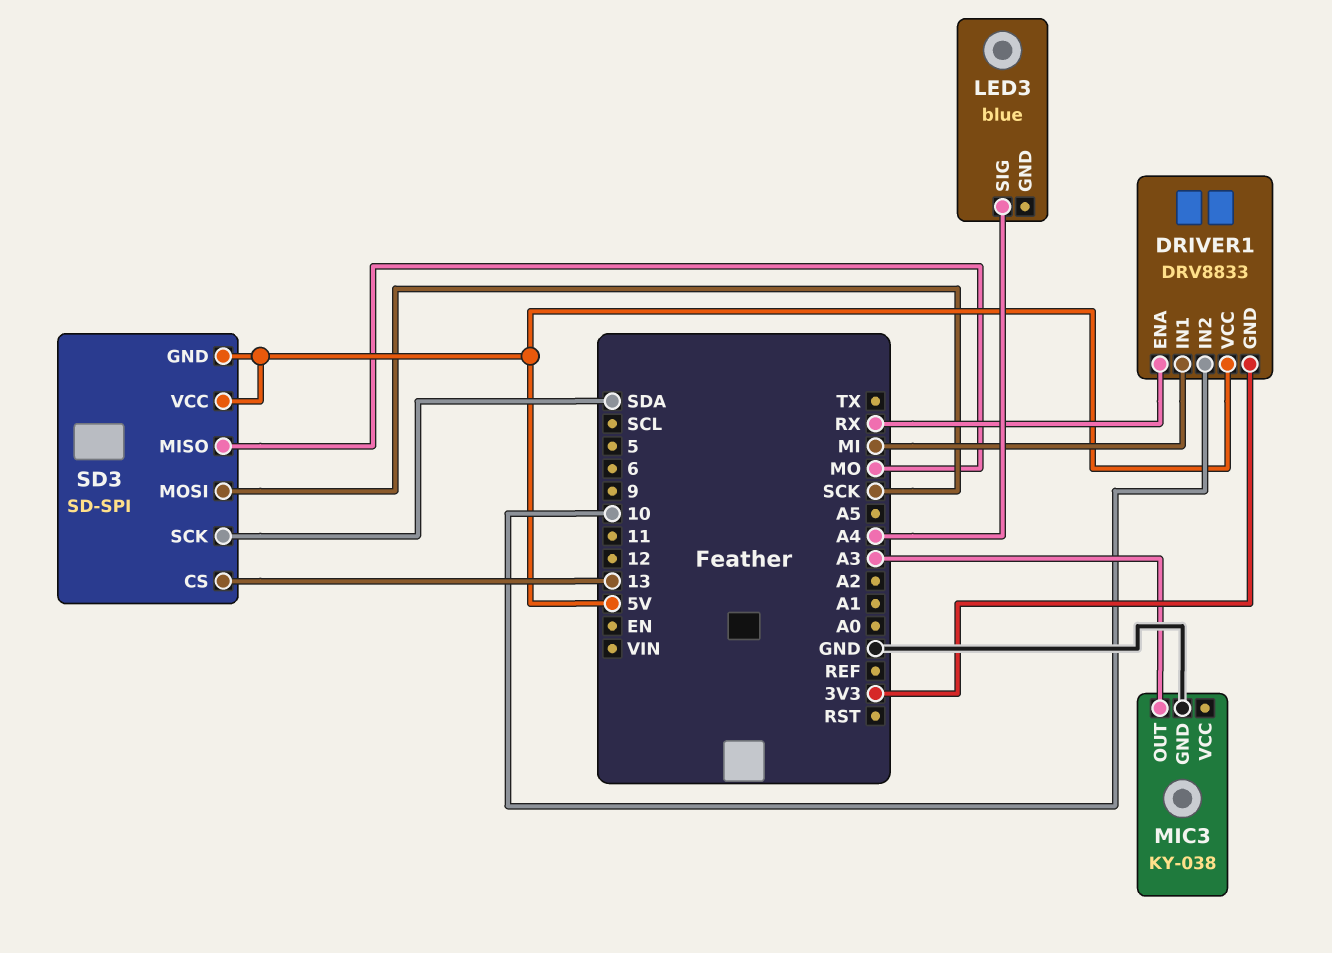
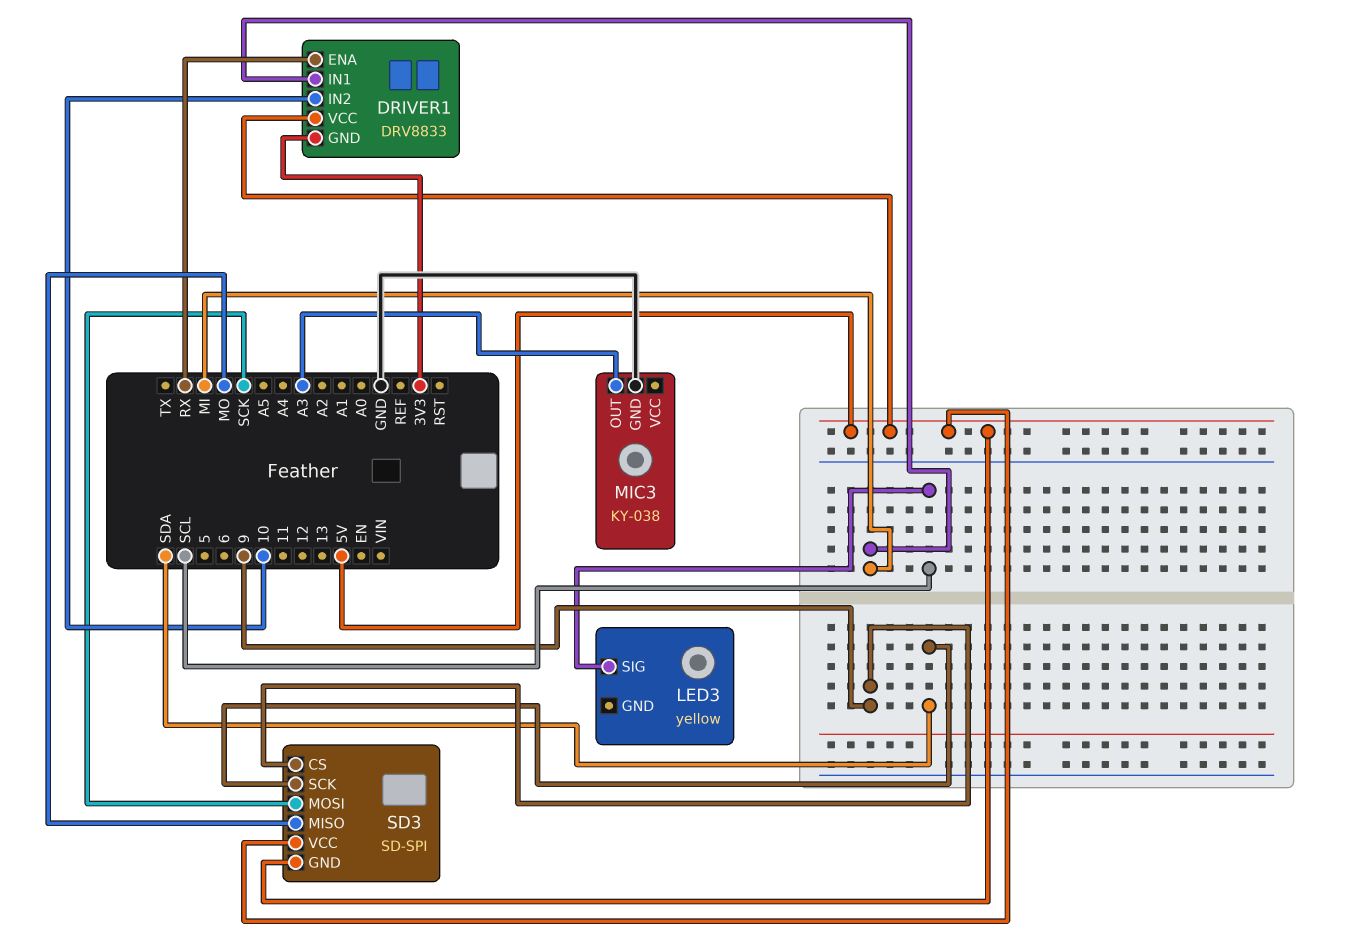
LED3: blue -> yellow
LED3 pin SIG: A4 -> SCL
SD3 pin CS: 13 -> 9

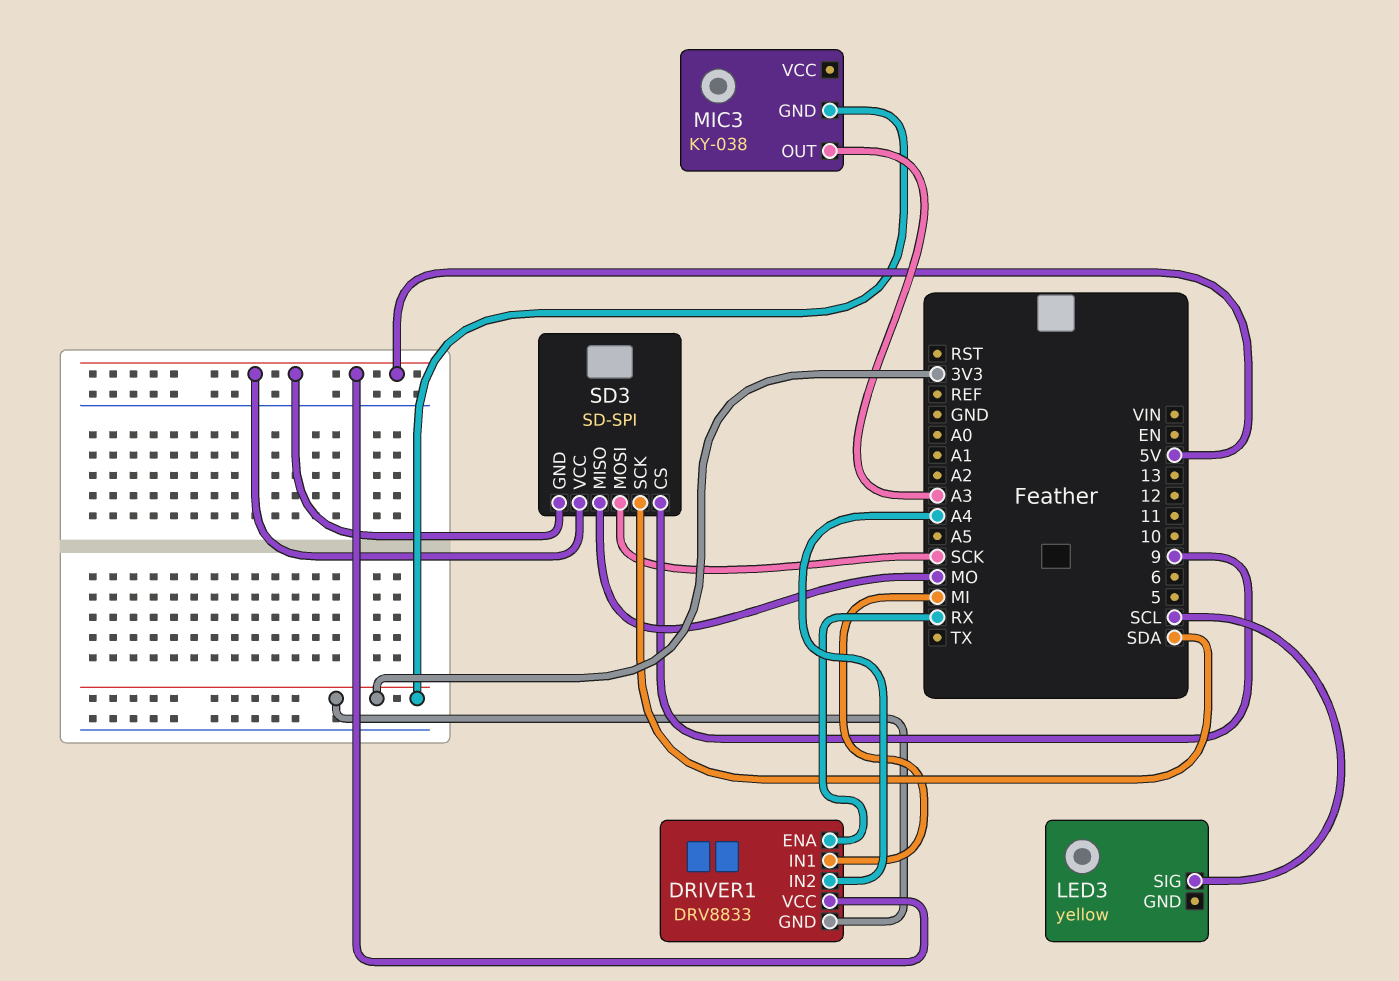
DRIVER1 pin IN2: 10 -> A4
MIC3 pin GND: GND -> 3V3

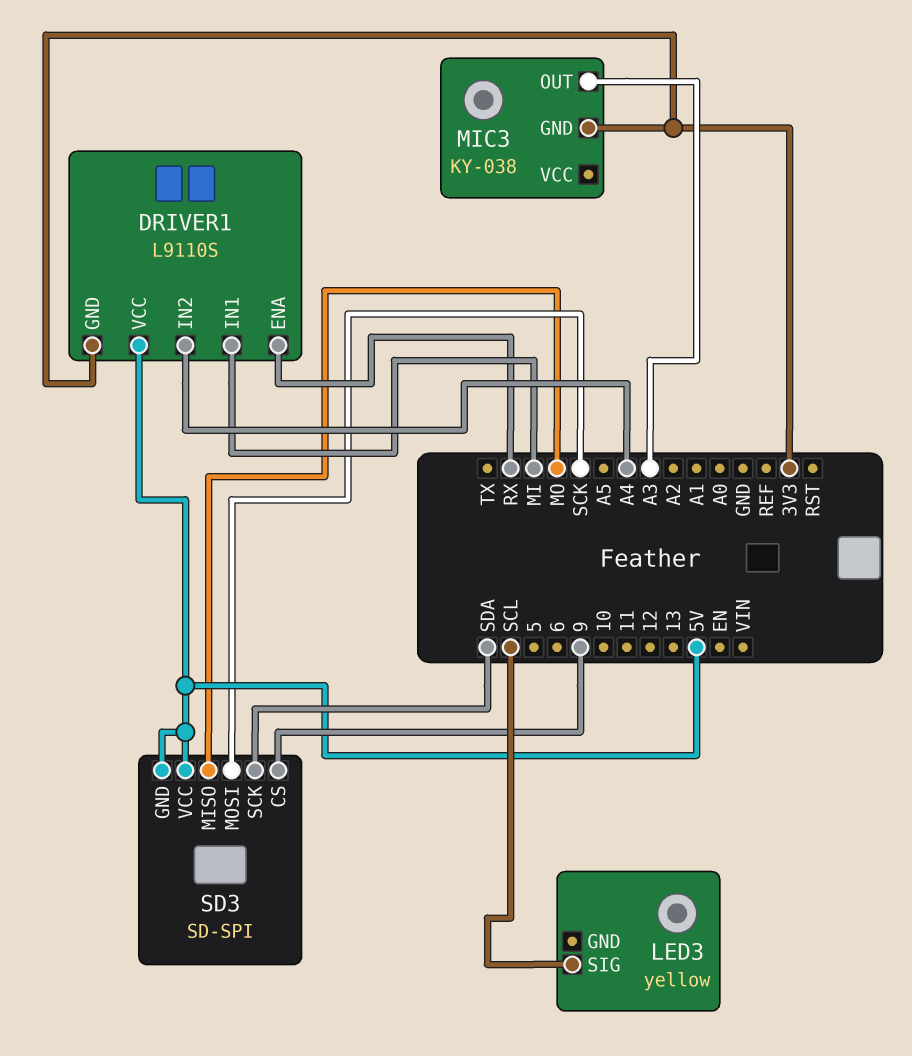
DRIVER1: DRV8833 -> L9110S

□ □ □

AIM OF THE TASK:
Leave the images out and output the remaining material exactly as it stands.

SOLUTION BELOW:
LED3: blue -> yellow
LED3 pin SIG: A4 -> SCL
SD3 pin CS: 13 -> 9

DRIVER1 pin IN2: 10 -> A4
MIC3 pin GND: GND -> 3V3

DRIVER1: DRV8833 -> L9110S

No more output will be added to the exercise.